### What you have to do
Check each line of the records below and collect those that include the word "relocated".

### Supplied material
---
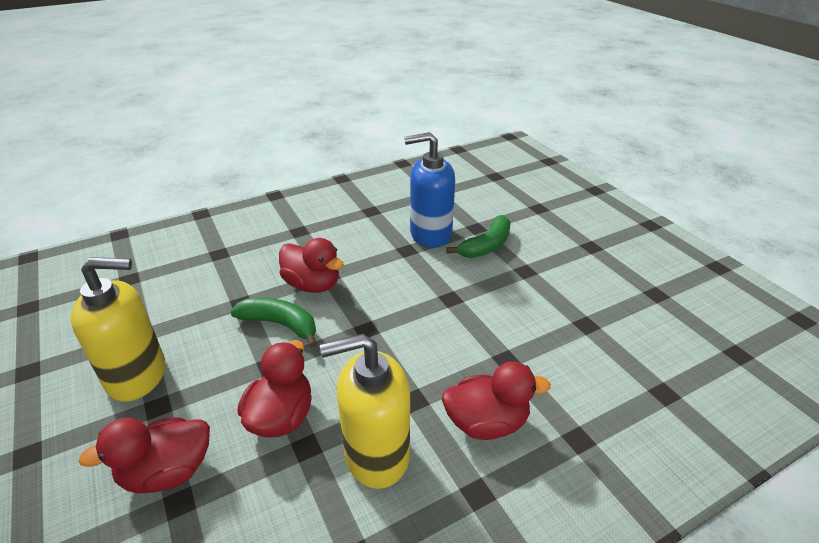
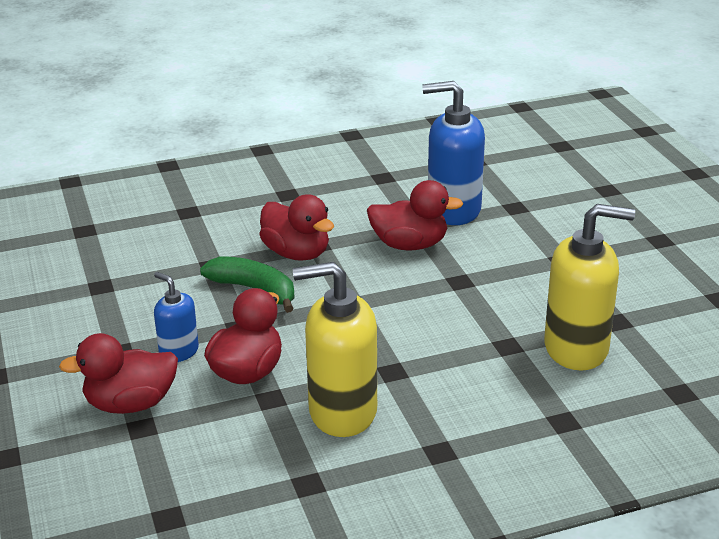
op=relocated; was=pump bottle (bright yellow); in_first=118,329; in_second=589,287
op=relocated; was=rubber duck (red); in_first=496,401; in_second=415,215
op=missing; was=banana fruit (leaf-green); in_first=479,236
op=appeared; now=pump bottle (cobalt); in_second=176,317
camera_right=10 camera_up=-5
---
### Completed task
op=relocated; was=pump bottle (bright yellow); in_first=118,329; in_second=589,287
op=relocated; was=rubber duck (red); in_first=496,401; in_second=415,215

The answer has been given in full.